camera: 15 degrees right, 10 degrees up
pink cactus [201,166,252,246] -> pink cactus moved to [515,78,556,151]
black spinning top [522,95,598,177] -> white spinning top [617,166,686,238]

==

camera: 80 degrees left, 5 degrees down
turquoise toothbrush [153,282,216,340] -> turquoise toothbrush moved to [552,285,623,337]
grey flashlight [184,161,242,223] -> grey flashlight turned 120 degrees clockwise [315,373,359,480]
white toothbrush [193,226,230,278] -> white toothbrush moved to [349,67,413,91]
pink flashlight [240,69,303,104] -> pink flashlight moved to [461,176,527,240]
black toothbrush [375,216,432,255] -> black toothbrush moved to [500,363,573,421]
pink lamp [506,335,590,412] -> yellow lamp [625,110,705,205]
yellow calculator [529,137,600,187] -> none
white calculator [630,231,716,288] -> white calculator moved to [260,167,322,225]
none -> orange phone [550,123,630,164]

* * *

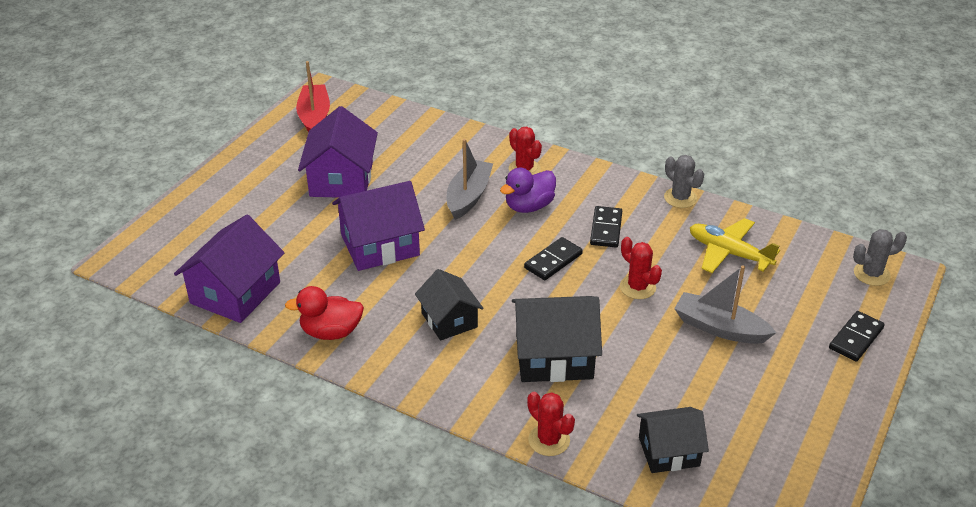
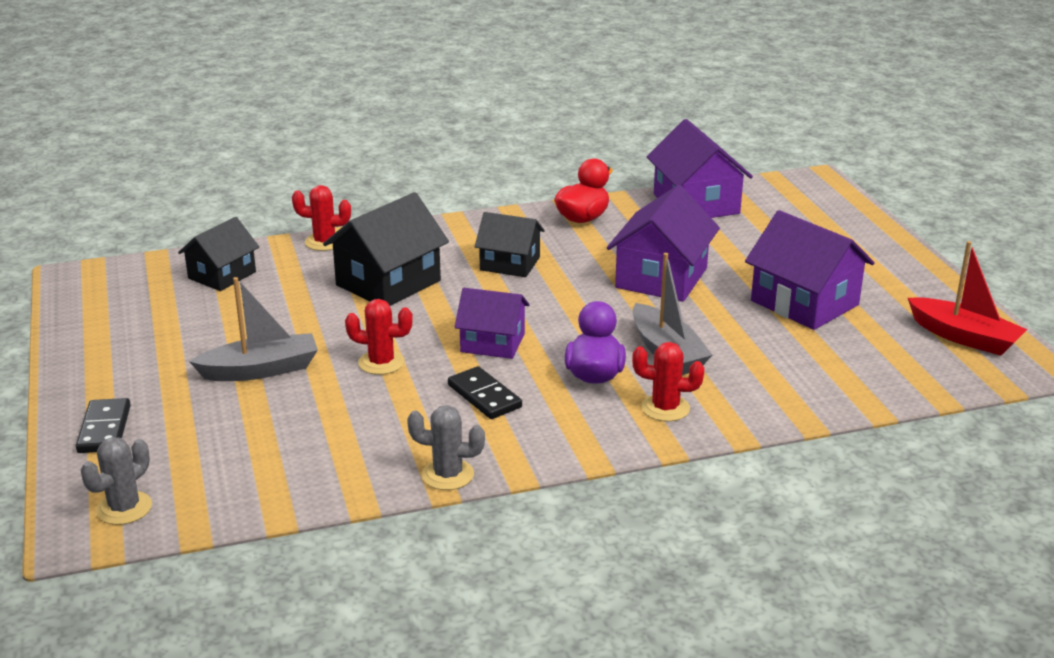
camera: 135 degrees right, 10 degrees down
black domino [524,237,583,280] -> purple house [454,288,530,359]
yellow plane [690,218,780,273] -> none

## How to complete this task
In the data above, find the line with "camera: 15 degrees right, 10 degrees up" and the line with "black spinning top". Retype both, plus every line between them, exactly.

## Exercise answer
camera: 15 degrees right, 10 degrees up
pink cactus [201,166,252,246] -> pink cactus moved to [515,78,556,151]
black spinning top [522,95,598,177] -> white spinning top [617,166,686,238]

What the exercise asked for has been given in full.